AIM OF THE TASK: Each line of the records below that holds "pink" should be returned.
Start of DATA UNDER STUDY
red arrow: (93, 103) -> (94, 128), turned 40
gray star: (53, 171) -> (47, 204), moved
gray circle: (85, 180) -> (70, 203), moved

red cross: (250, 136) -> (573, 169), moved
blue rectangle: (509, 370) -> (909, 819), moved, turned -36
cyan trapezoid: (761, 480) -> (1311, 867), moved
End of DATA UNDER STUDY
Start of DATA UNDER STUDY
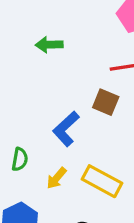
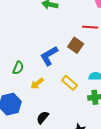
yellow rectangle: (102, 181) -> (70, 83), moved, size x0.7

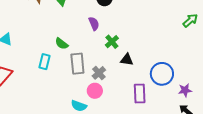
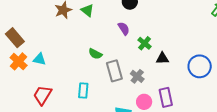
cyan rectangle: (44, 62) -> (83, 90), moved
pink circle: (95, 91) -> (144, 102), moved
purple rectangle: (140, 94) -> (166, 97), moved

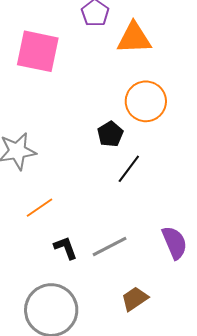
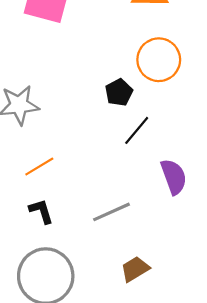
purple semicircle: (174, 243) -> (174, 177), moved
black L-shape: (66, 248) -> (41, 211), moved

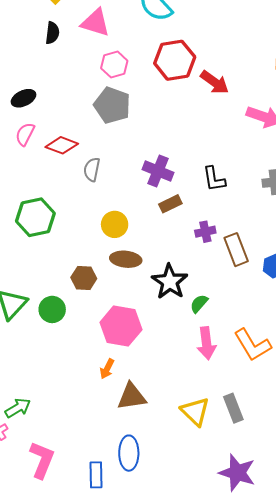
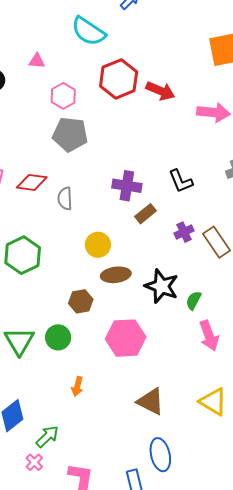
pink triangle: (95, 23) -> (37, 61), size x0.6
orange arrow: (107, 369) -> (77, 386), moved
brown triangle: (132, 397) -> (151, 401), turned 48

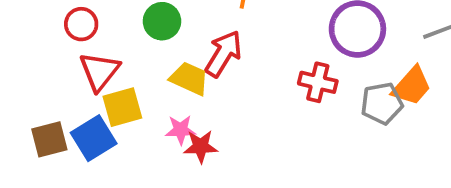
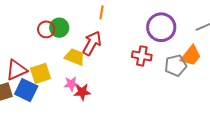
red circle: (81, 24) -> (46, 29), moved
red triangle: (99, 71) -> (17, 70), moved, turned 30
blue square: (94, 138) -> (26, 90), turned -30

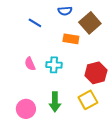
End of DATA UNDER STUDY
Start of DATA UNDER STUDY
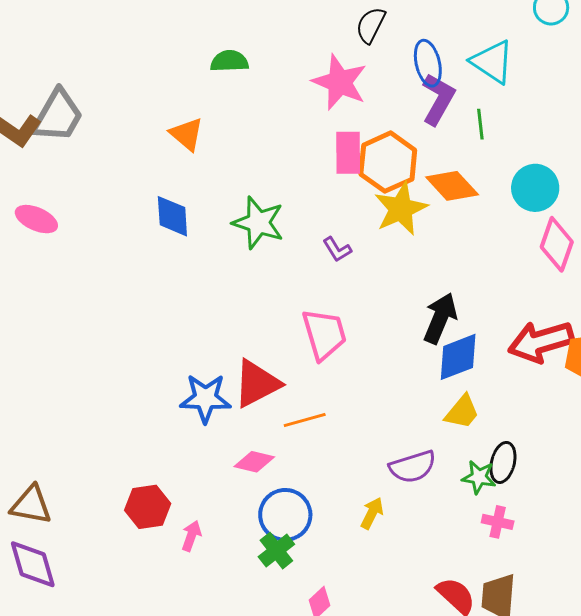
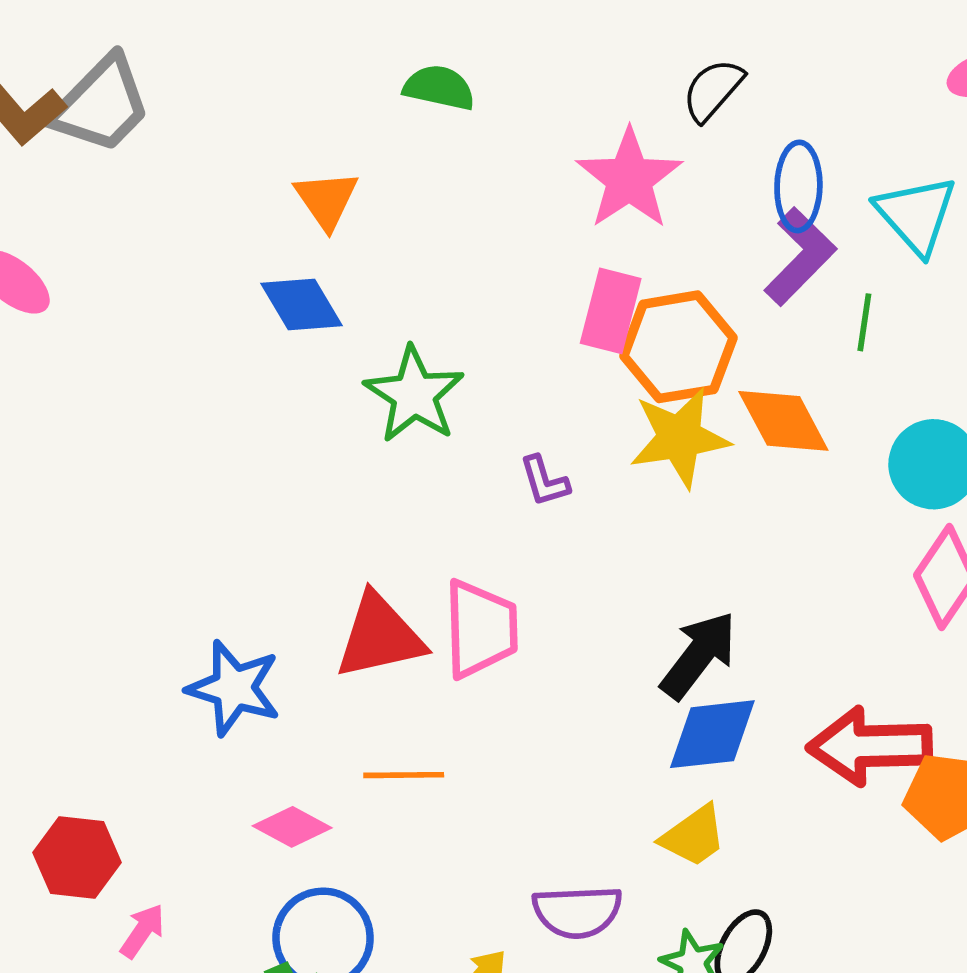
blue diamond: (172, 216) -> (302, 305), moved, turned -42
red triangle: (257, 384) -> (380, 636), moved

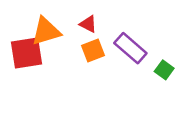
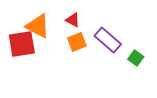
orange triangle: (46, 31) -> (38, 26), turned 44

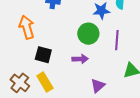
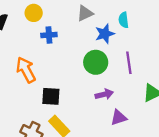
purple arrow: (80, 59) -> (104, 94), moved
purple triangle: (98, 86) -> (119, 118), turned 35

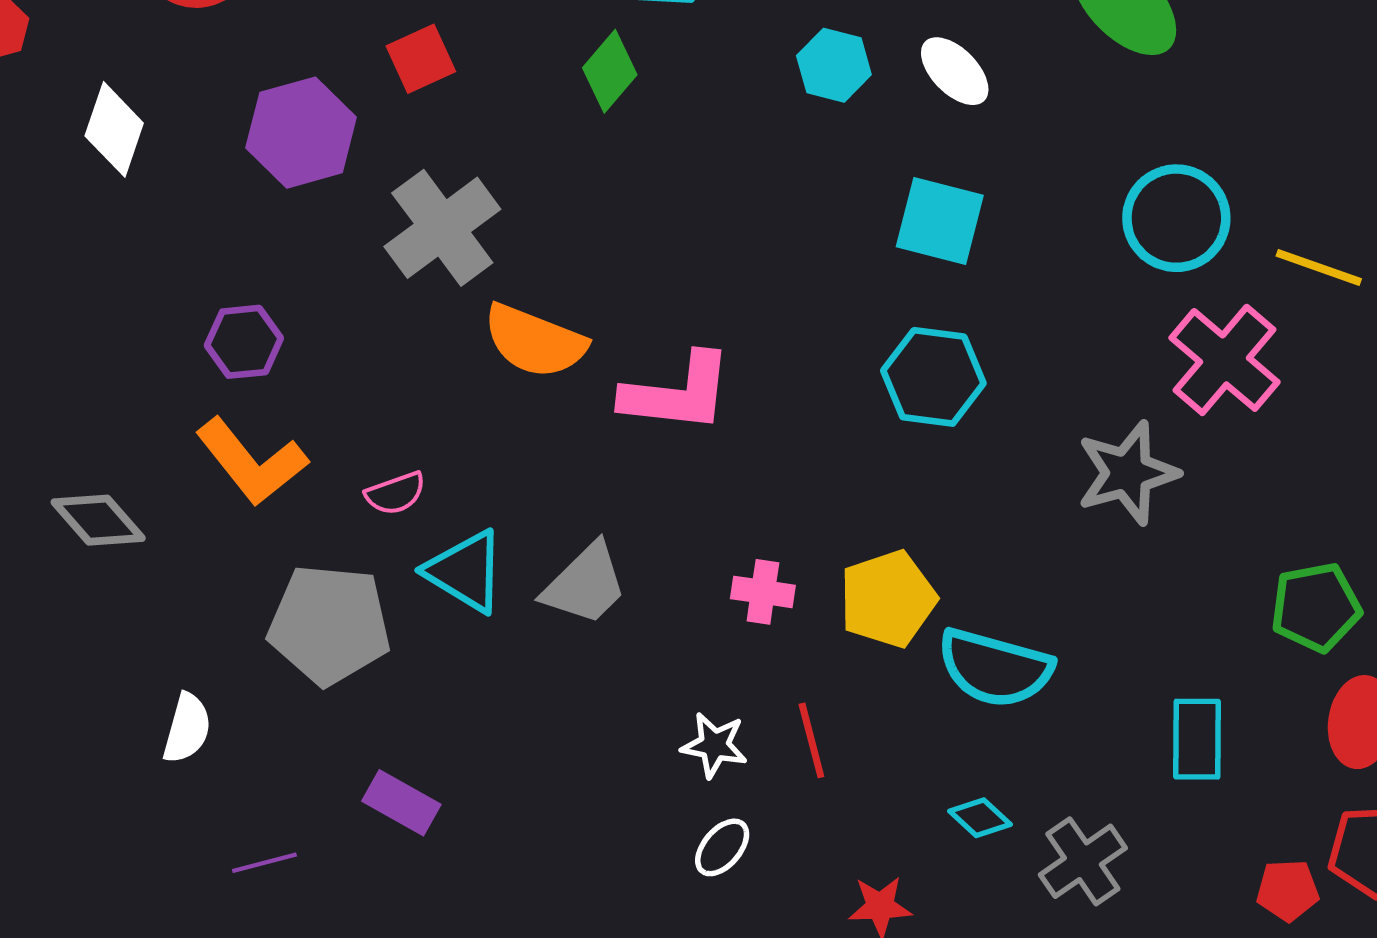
End of DATA UNDER STUDY
OUTPUT OF THE TASK:
pink circle: (95, 91) -> (144, 102), moved
pink triangle: (95, 23) -> (37, 61), size x0.6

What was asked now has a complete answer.